▶ _Description of the task_
Everything from the line containing "green brick A3" through the last line of the records must be returned verbatim, and nothing outside that range.
####
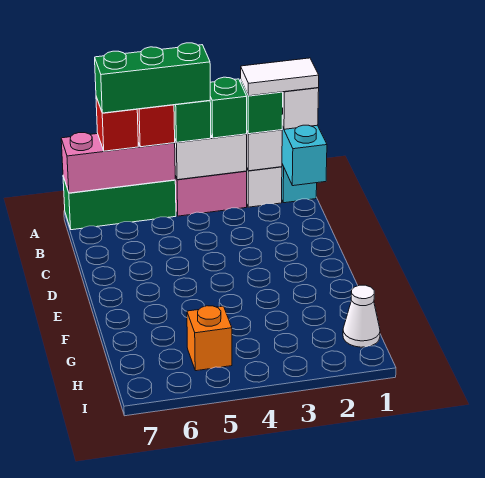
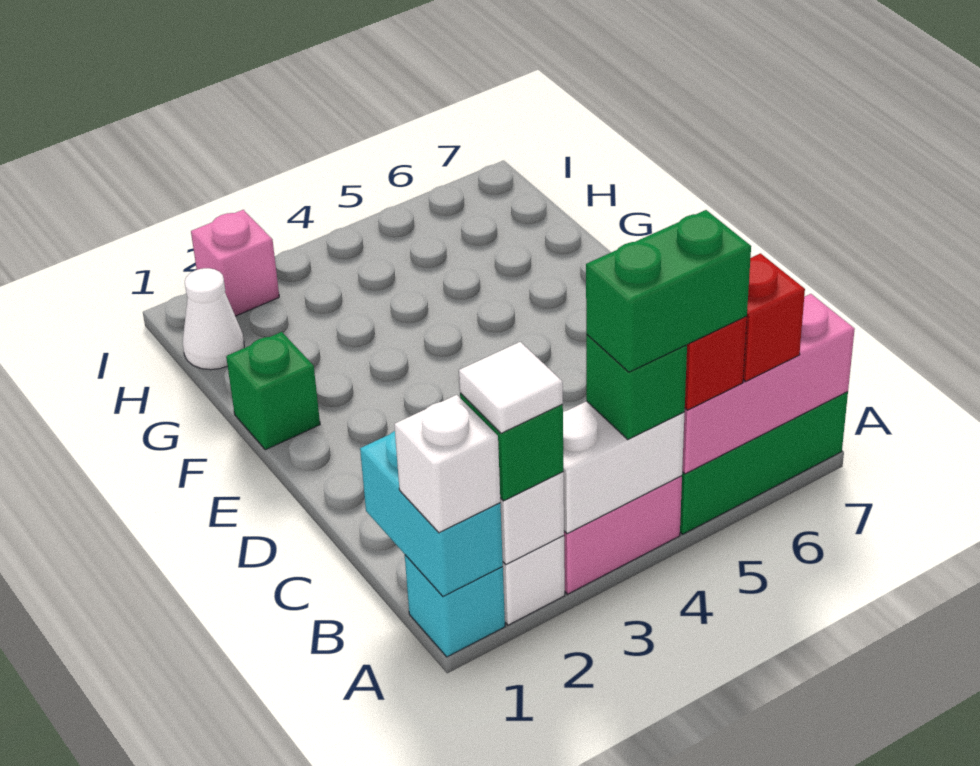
white tile A1:A2 level 4 -> white tile A2 level 4
green brick A3 level 3 -> green brick F1 level 1
green brick A4:A6 level 4 -> green brick A4:A5 level 4
orange brick H5 level 1 -> none
none -> pink brick I2 level 1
####
▶ _Output_
green brick A3 level 3 -> green brick F1 level 1
green brick A4:A6 level 4 -> green brick A4:A5 level 4
orange brick H5 level 1 -> none
none -> pink brick I2 level 1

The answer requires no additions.